======== Input data ========
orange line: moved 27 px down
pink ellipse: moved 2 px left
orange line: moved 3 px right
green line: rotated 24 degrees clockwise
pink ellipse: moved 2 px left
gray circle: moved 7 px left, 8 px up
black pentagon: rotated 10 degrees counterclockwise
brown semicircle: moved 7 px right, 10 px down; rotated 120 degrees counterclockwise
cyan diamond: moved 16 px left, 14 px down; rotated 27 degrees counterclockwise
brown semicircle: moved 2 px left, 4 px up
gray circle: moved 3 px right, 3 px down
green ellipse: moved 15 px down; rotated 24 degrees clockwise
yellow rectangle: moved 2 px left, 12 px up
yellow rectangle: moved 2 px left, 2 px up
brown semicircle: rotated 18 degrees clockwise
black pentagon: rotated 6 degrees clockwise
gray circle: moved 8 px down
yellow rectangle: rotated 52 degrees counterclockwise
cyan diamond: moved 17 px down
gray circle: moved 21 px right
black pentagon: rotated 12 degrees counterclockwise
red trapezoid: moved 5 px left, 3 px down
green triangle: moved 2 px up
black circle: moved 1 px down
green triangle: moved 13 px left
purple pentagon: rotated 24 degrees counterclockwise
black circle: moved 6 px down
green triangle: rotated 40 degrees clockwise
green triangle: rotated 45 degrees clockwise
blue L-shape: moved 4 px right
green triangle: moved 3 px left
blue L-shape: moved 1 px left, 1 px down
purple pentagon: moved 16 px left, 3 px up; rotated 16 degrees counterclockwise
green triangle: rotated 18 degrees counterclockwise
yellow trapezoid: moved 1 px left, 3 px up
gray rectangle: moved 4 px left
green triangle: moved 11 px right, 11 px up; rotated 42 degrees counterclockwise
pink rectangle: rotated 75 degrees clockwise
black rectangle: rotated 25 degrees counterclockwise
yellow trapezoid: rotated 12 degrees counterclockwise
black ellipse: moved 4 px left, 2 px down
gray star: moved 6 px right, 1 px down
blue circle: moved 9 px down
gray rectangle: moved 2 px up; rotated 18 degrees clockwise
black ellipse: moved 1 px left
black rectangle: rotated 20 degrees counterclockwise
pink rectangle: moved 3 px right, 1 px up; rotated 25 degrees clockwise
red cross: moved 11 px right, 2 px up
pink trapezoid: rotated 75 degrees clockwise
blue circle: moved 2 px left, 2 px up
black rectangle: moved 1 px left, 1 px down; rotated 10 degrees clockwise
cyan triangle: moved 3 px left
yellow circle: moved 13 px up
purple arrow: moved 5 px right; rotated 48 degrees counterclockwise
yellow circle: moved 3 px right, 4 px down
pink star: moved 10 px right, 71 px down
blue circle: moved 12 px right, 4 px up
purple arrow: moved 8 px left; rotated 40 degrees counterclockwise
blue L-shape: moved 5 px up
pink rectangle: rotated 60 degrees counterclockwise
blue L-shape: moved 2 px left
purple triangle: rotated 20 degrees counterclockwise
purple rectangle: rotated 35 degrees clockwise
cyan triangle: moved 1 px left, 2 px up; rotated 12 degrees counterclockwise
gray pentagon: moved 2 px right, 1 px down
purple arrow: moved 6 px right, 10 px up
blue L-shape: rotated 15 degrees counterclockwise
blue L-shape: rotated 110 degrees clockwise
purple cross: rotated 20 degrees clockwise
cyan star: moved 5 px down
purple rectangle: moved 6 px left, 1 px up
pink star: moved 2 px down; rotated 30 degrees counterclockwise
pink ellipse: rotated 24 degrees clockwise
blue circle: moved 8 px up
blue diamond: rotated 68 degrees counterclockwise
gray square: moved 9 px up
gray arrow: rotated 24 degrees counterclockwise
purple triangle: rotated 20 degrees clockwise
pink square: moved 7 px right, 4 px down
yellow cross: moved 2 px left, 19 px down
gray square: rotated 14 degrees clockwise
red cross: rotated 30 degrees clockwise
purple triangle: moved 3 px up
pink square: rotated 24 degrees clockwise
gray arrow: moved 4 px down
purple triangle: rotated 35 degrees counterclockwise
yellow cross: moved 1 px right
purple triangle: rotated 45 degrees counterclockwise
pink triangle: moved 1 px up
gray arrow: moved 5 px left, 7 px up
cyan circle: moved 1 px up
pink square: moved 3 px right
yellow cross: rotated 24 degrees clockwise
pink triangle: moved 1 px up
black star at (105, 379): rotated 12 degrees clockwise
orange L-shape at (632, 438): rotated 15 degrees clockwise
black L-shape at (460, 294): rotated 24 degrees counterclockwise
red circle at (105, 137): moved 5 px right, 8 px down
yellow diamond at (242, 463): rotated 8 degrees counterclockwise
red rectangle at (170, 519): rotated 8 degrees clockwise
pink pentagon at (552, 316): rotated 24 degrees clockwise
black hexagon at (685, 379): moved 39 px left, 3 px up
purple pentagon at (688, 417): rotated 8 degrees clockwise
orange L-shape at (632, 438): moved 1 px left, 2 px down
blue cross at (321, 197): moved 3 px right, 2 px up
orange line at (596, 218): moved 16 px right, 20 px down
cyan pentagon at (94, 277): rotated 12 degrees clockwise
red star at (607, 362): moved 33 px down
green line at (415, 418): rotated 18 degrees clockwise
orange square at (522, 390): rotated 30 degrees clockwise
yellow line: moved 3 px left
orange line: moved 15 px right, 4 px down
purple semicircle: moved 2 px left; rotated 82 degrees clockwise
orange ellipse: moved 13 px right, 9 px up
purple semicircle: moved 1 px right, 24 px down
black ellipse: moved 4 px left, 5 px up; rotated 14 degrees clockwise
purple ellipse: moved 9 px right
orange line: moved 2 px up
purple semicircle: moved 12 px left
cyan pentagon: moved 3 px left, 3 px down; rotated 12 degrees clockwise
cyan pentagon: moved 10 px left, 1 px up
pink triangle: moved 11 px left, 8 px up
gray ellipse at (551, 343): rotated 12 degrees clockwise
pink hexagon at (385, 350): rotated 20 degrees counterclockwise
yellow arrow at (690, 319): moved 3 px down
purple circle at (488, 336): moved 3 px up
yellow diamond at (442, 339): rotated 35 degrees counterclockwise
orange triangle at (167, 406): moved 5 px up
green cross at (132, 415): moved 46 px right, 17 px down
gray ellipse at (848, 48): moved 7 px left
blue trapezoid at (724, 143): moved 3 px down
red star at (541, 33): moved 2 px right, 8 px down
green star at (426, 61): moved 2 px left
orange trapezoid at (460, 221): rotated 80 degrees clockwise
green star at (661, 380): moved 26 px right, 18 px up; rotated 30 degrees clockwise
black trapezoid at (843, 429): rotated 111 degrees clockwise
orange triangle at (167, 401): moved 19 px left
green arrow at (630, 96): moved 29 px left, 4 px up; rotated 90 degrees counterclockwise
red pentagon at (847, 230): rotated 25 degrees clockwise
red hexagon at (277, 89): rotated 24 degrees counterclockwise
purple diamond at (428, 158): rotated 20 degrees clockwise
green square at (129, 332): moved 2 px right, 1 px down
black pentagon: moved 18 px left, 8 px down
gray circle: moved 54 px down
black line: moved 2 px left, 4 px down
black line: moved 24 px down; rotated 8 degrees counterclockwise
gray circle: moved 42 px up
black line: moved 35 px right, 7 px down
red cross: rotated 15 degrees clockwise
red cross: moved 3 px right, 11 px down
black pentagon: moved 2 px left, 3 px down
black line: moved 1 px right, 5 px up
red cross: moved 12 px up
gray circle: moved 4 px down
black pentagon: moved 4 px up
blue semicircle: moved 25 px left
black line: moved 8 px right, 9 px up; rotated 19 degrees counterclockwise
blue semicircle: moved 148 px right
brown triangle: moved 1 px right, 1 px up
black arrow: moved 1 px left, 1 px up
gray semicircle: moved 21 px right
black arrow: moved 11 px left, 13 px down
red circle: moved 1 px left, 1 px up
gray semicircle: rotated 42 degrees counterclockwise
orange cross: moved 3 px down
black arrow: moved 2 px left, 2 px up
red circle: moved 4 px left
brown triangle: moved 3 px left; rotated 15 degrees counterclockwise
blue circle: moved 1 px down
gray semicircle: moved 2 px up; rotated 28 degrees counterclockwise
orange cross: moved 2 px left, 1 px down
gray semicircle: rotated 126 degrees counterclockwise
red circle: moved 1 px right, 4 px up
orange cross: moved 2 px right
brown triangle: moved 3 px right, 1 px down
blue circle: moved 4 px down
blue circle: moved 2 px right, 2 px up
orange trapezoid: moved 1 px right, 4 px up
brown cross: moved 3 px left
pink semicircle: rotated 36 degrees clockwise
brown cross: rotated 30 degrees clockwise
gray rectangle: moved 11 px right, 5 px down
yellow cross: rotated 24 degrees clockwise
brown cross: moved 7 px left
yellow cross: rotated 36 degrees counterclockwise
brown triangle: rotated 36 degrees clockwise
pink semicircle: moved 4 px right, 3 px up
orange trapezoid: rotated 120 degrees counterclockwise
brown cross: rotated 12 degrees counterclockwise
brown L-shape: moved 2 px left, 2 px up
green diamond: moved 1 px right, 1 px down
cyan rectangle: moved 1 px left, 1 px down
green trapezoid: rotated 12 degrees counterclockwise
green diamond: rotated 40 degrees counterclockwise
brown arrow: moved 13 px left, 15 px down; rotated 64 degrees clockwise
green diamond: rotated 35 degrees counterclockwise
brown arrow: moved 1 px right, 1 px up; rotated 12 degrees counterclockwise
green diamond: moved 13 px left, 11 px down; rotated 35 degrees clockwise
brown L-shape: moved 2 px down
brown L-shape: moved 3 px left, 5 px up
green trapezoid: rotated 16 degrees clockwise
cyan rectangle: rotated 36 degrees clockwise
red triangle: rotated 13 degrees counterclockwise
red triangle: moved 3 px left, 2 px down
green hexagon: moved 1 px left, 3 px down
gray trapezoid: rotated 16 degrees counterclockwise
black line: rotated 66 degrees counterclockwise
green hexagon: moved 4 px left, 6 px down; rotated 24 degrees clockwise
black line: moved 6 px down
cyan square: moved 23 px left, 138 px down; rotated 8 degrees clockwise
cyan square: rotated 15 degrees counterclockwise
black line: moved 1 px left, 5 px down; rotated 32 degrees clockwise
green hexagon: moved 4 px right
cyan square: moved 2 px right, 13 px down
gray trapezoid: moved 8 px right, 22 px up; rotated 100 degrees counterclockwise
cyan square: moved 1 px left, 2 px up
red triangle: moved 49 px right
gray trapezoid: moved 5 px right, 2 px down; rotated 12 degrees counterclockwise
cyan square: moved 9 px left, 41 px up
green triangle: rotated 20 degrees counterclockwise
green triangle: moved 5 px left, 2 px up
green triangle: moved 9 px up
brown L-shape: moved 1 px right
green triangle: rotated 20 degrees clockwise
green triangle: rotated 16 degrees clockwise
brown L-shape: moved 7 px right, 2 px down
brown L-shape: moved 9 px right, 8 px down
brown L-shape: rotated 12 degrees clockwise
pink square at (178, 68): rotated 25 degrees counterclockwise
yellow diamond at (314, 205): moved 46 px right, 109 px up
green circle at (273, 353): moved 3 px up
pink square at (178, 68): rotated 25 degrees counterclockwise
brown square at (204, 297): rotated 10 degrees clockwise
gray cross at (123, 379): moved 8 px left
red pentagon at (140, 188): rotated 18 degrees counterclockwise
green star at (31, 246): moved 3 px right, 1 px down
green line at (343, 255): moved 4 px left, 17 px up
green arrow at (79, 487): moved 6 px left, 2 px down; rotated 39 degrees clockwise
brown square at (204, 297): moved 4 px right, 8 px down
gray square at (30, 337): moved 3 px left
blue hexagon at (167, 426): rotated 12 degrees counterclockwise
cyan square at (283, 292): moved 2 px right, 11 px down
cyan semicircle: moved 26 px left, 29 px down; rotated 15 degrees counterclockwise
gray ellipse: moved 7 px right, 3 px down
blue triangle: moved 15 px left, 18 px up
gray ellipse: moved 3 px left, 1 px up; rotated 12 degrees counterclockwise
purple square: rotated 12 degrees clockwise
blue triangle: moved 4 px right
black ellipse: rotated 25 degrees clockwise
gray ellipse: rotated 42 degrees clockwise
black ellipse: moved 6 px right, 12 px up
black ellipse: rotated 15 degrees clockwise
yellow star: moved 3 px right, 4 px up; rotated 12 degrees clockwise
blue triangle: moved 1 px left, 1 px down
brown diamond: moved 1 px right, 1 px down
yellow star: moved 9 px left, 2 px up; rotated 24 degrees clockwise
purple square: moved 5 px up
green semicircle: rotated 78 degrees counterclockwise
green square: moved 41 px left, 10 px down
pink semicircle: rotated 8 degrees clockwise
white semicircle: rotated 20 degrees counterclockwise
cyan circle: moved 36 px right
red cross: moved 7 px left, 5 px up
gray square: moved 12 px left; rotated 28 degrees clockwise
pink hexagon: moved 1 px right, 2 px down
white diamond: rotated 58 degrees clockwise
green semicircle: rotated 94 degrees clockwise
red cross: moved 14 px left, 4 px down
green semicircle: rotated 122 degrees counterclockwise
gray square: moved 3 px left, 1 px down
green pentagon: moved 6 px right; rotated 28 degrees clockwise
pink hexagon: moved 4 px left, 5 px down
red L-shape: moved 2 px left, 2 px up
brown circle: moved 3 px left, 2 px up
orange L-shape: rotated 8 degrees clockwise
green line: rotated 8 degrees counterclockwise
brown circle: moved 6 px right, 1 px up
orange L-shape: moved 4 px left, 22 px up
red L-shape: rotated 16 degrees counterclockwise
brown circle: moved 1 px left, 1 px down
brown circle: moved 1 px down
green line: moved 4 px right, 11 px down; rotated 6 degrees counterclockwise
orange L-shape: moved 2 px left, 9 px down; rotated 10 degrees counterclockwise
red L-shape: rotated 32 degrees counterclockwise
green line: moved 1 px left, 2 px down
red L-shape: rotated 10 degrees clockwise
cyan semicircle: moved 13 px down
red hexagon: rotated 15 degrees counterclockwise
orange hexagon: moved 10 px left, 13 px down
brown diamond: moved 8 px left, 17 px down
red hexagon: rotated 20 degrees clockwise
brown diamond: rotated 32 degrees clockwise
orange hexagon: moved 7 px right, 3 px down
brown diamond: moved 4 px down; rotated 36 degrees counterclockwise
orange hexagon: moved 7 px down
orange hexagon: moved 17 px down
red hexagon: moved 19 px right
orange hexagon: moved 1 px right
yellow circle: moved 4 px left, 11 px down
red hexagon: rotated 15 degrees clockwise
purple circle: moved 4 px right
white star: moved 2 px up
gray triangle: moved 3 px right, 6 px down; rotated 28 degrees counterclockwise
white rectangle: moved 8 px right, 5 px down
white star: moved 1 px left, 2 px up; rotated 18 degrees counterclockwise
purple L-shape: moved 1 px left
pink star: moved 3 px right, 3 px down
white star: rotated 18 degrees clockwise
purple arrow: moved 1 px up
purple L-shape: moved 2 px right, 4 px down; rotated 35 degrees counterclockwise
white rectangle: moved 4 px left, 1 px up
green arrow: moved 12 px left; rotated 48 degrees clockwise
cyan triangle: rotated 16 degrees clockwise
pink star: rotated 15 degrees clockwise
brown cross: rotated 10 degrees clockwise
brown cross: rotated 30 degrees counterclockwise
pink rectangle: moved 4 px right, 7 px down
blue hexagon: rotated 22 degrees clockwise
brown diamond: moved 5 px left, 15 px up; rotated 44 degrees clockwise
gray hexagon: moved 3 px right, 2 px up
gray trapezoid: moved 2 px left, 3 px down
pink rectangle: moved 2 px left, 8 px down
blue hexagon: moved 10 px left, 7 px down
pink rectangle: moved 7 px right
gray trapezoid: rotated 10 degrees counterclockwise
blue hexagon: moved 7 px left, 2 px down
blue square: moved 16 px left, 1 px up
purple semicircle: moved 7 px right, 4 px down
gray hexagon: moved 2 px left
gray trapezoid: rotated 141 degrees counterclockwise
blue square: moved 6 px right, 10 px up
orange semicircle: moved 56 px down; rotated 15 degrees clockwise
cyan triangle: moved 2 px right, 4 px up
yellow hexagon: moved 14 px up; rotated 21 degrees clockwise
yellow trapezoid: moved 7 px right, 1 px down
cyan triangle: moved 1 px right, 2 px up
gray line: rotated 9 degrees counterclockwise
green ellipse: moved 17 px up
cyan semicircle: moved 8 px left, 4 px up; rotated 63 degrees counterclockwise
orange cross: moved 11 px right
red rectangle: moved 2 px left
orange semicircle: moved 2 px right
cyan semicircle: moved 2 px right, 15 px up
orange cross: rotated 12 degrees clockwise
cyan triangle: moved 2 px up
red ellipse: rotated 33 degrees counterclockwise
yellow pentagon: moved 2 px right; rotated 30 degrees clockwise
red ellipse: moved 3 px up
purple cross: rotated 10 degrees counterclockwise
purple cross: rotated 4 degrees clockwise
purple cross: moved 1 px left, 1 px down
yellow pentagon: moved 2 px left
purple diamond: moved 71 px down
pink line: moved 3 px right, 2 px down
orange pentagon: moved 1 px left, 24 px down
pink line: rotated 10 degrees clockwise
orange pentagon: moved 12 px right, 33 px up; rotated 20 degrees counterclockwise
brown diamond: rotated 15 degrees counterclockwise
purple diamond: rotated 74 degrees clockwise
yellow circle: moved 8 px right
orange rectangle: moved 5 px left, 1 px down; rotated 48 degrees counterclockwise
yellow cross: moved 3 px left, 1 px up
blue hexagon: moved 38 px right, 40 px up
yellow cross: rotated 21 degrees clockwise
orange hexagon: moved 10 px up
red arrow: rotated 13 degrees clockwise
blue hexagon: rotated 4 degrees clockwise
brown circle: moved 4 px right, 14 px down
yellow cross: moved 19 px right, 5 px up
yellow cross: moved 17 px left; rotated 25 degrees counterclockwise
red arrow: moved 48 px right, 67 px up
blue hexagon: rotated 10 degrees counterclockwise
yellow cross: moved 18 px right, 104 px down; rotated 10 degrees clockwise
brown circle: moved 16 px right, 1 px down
========
**Task goal**
Copy the material above word for word, from its first line through the line containing "black pentagon: rotated 10", including both of those lines and nothing after them.

**Task result**
orange line: moved 27 px down
pink ellipse: moved 2 px left
orange line: moved 3 px right
green line: rotated 24 degrees clockwise
pink ellipse: moved 2 px left
gray circle: moved 7 px left, 8 px up
black pentagon: rotated 10 degrees counterclockwise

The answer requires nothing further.